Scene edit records

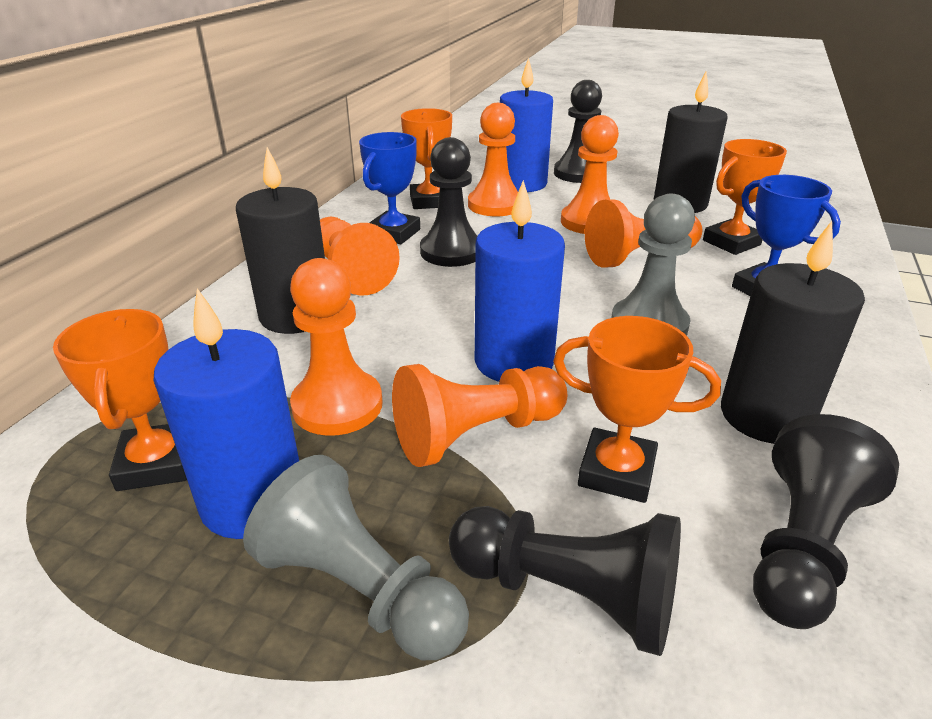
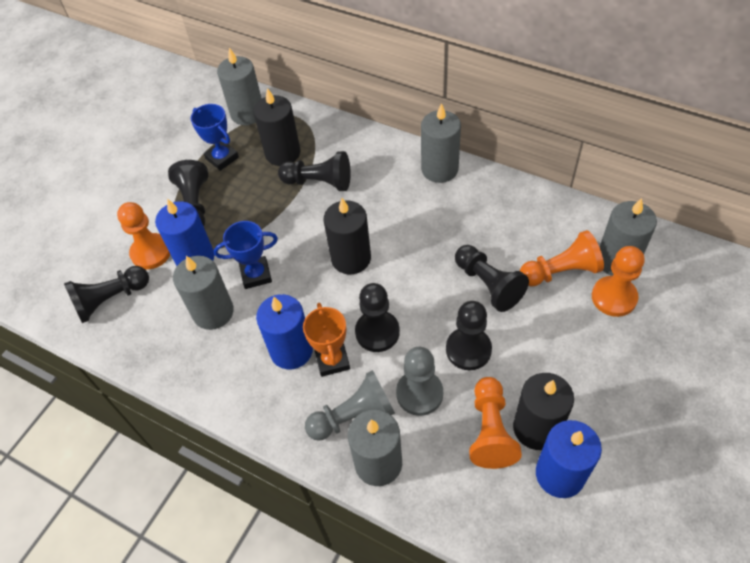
black pawn: 4 -> 6
grey candle: 0 -> 5
orange pawn: 6 -> 4
orange trophy: 4 -> 1

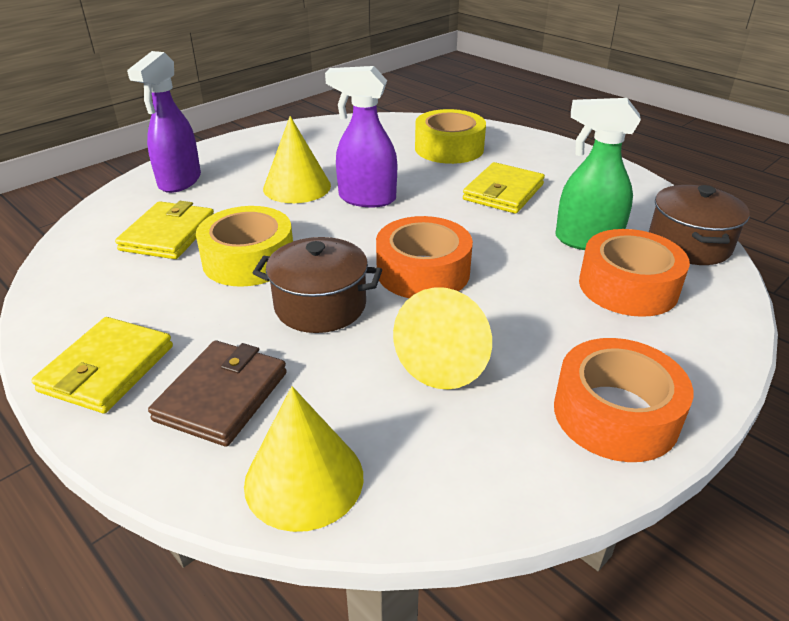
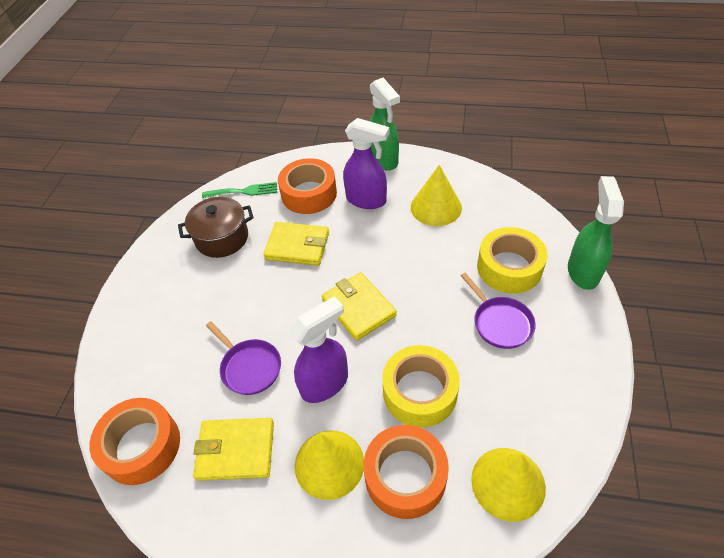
brown pot: 2 -> 1
brown wallet: 1 -> 0
green fork: 0 -> 1
green spray bottle: 1 -> 2
purple pan: 0 -> 2

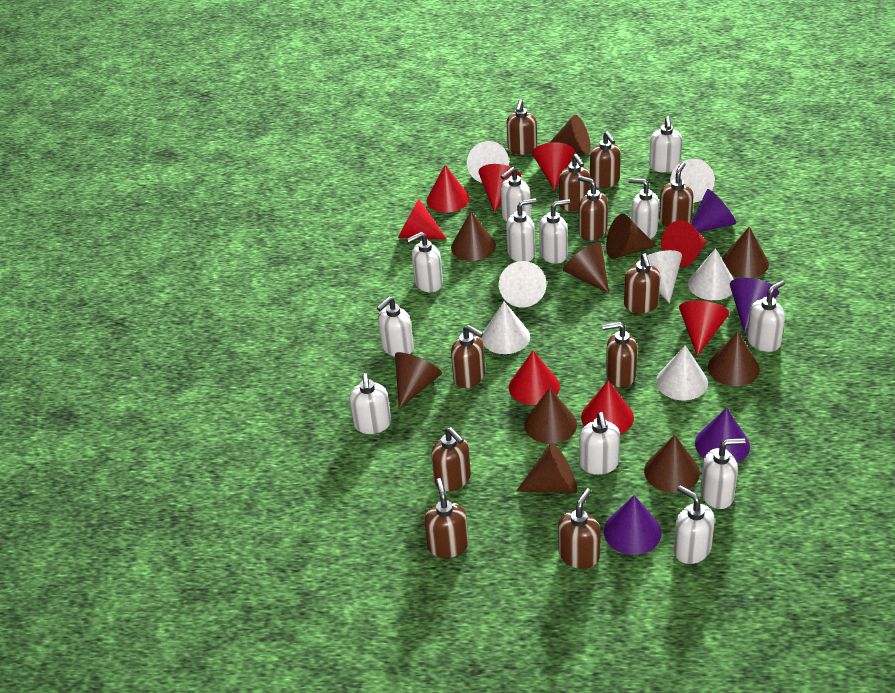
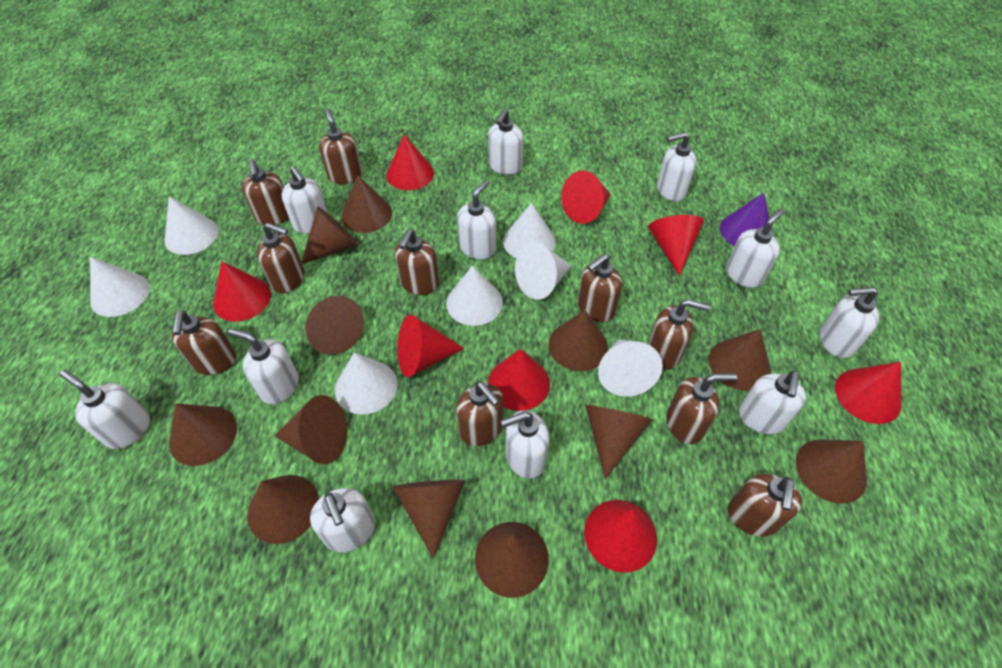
brown cone: 10 -> 12
brown soap dispenser: 11 -> 10
purple cone: 4 -> 1
white soap dispenser: 12 -> 11

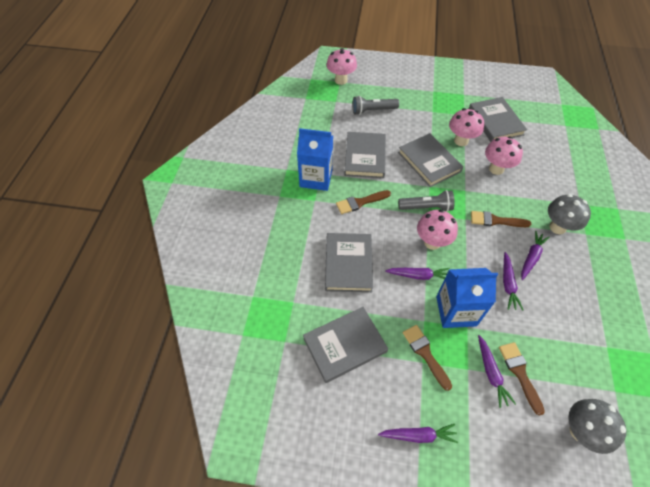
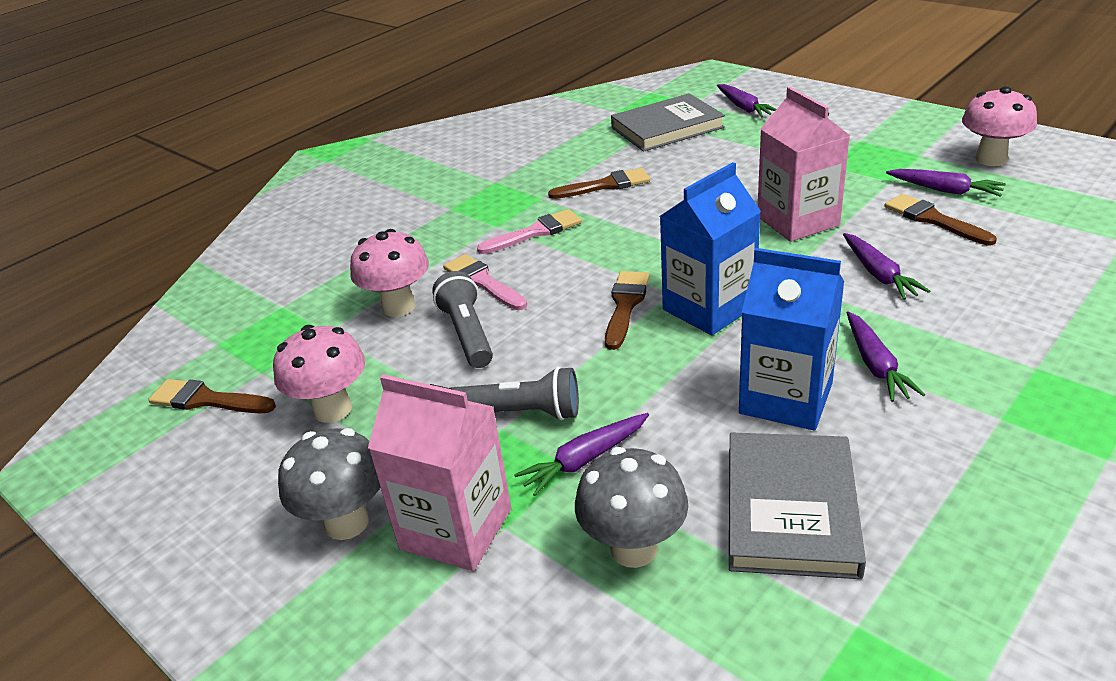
grey book: 5 -> 2
pink brush: 0 -> 2
pink carton: 0 -> 2
pink mushroom: 4 -> 3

### TASK TO CARRY OUT
Could you reproduce exactly, and only, the lines from the one containing "purple pan: 0 -> 2" through the end of the records above, both included, while leaving out the pictures?

### RESULT OF THE EXERCISE
purple pan: 0 -> 2

brown cone: 10 -> 12
brown soap dispenser: 11 -> 10
purple cone: 4 -> 1
white soap dispenser: 12 -> 11

grey book: 5 -> 2
pink brush: 0 -> 2
pink carton: 0 -> 2
pink mushroom: 4 -> 3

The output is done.